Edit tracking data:
####

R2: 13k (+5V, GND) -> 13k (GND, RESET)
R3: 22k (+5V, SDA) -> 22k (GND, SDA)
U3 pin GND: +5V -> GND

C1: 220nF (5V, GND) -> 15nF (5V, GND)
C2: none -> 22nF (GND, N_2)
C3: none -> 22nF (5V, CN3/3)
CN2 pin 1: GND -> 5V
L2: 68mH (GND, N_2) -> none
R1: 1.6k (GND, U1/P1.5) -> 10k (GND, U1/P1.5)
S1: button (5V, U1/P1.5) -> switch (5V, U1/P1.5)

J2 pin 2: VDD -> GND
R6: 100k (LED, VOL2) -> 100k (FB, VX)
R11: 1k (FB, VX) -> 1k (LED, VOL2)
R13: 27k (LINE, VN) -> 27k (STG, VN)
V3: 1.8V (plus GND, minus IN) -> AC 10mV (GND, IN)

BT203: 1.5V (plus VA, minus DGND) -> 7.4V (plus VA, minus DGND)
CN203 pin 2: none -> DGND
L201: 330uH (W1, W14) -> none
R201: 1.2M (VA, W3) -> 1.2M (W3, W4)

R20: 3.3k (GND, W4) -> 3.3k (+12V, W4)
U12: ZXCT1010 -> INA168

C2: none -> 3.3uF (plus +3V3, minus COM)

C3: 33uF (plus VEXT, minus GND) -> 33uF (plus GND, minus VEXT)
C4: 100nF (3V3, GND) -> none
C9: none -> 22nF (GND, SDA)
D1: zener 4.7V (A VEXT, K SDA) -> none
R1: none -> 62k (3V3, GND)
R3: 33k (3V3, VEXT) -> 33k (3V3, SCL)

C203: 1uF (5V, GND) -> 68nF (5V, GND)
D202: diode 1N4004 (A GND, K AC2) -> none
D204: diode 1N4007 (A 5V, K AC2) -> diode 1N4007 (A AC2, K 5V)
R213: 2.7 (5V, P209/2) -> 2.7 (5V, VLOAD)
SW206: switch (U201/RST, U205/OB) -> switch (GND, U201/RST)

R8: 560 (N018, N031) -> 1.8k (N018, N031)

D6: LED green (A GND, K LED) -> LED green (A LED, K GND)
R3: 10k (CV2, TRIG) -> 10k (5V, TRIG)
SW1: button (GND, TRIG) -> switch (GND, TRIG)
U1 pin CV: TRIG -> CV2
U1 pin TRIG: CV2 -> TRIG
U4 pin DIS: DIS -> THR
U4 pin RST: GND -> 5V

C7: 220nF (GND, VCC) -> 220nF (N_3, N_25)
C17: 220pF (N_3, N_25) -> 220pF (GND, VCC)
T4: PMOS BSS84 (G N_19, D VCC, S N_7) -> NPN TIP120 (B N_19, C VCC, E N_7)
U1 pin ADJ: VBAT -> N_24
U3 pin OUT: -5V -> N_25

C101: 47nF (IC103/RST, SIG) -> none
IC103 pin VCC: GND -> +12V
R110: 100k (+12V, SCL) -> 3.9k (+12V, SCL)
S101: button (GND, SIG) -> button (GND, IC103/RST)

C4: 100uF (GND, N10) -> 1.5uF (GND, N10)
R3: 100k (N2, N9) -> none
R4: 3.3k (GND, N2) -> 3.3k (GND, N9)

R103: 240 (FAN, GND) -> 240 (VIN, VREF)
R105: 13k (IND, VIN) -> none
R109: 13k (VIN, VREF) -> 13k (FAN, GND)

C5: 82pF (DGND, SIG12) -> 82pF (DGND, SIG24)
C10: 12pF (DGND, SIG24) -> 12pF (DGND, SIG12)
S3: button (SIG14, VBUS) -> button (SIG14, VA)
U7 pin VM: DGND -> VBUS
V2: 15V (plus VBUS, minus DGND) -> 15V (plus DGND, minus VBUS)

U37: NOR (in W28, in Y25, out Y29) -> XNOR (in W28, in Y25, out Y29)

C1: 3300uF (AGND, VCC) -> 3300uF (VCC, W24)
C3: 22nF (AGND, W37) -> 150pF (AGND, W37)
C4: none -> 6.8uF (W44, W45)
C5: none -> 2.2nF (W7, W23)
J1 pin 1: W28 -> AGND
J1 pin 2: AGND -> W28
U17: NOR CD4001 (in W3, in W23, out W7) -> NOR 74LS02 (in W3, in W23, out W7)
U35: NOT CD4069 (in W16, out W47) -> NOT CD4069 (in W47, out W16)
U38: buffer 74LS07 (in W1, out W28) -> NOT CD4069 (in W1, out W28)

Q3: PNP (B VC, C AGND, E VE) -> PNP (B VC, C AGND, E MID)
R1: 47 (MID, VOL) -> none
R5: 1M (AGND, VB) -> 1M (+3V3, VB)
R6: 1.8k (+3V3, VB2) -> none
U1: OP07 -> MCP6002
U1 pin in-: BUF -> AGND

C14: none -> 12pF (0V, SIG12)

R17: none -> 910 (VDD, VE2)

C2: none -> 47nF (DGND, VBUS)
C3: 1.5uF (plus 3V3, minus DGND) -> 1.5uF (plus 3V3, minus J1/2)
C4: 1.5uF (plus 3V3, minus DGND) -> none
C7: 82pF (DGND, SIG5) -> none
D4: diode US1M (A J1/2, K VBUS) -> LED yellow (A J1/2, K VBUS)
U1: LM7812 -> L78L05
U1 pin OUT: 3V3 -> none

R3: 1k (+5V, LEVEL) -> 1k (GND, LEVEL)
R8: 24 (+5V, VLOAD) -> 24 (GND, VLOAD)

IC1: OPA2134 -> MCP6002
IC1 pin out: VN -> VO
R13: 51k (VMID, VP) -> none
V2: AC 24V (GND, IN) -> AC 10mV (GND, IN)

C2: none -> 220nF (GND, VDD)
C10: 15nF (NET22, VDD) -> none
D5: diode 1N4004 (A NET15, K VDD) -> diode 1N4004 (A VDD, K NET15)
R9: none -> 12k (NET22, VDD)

####

**Assignment**: Whenever a line in the records contains the word "diode", copy that line.

**Answer**:
D202: diode 1N4004 (A GND, K AC2) -> none
D204: diode 1N4007 (A 5V, K AC2) -> diode 1N4007 (A AC2, K 5V)
D4: diode US1M (A J1/2, K VBUS) -> LED yellow (A J1/2, K VBUS)
D5: diode 1N4004 (A NET15, K VDD) -> diode 1N4004 (A VDD, K NET15)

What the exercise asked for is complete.